Data:
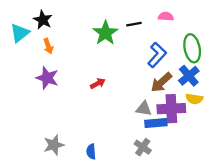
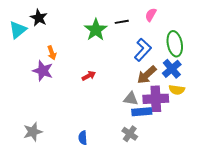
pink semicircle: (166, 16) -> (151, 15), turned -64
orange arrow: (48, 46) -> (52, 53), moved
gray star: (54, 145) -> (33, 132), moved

==

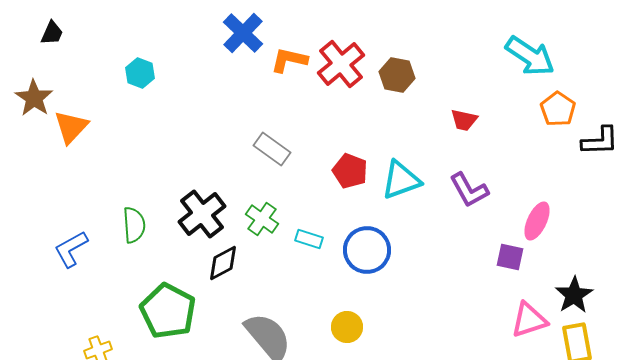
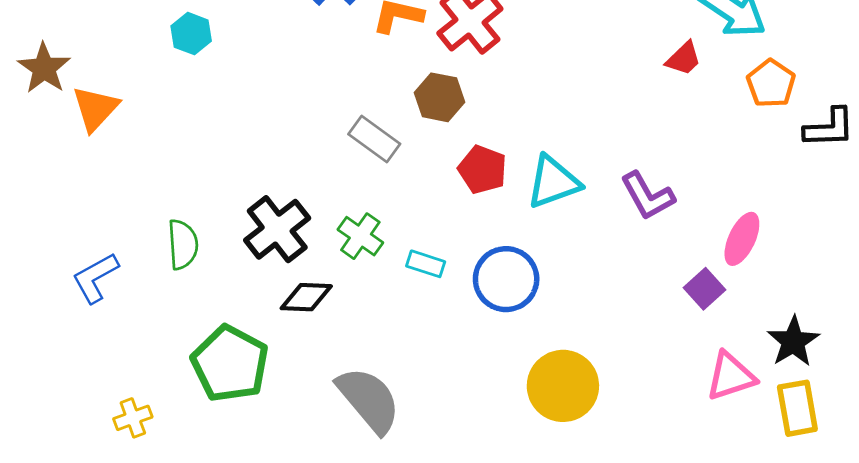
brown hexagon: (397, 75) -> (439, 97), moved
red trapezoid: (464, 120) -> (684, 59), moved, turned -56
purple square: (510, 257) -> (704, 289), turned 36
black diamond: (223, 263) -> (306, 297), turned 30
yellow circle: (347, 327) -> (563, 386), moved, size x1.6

What you have to do: Scan the material for lines with the word "turned", and copy each line you find.

Output below:
pink semicircle: (166, 16) -> (151, 15), turned -64
red trapezoid: (464, 120) -> (684, 59), moved, turned -56
purple square: (510, 257) -> (704, 289), turned 36
black diamond: (223, 263) -> (306, 297), turned 30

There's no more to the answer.